** Supplied information **
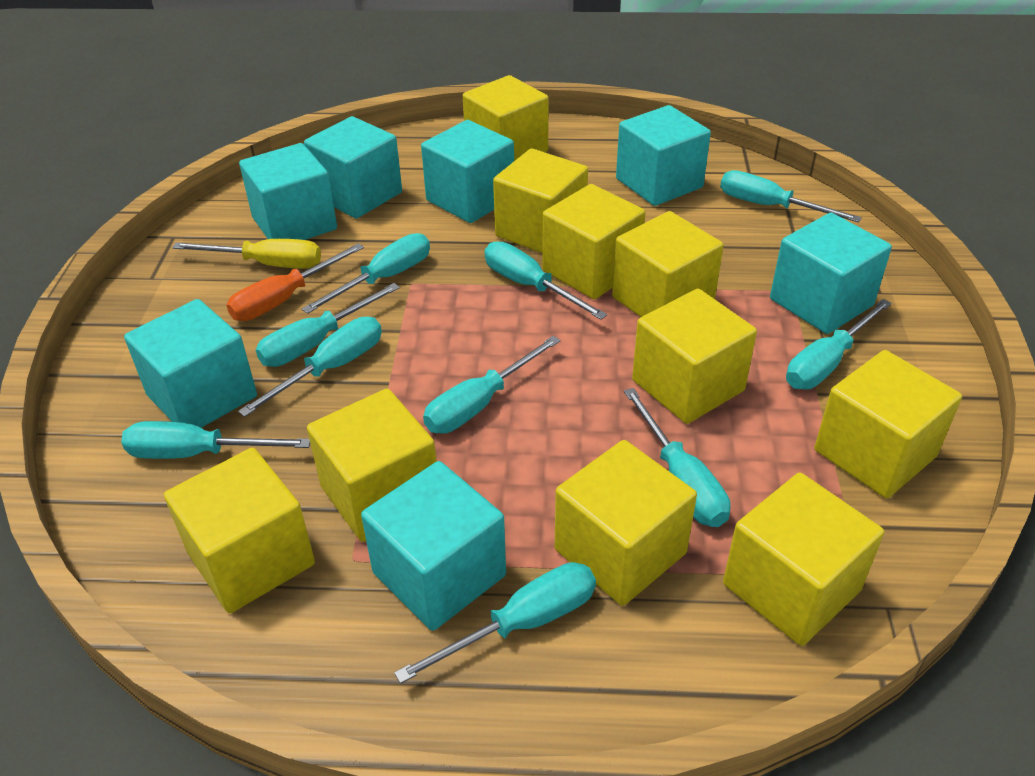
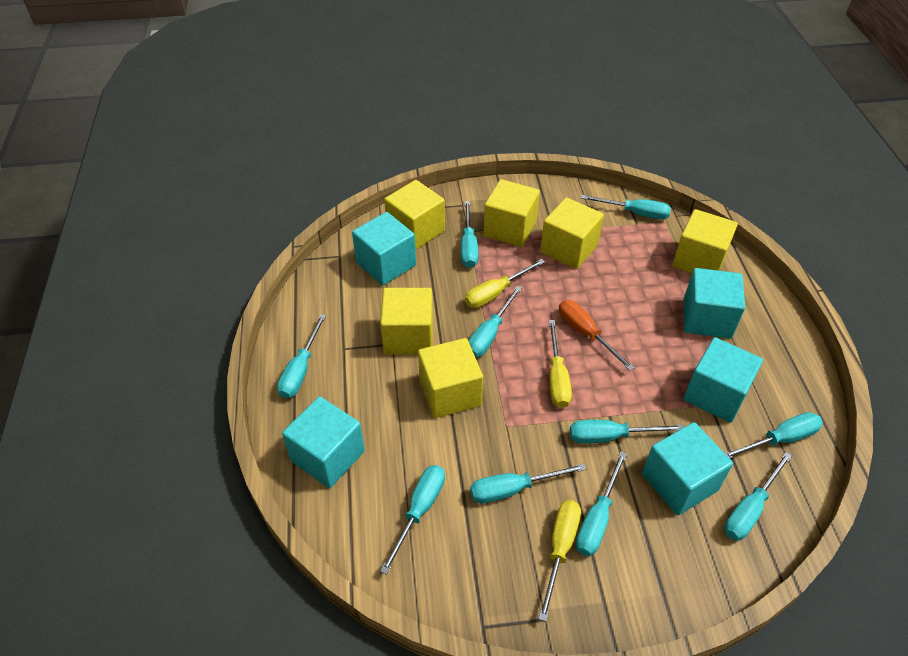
turquoise cube: 7 -> 5
yellow cube: 10 -> 6
yellow screwdriver: 1 -> 3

** Task to carry out **
Restate the data word for word, minus any images.

** Answer space **
turquoise cube: 7 -> 5
yellow cube: 10 -> 6
yellow screwdriver: 1 -> 3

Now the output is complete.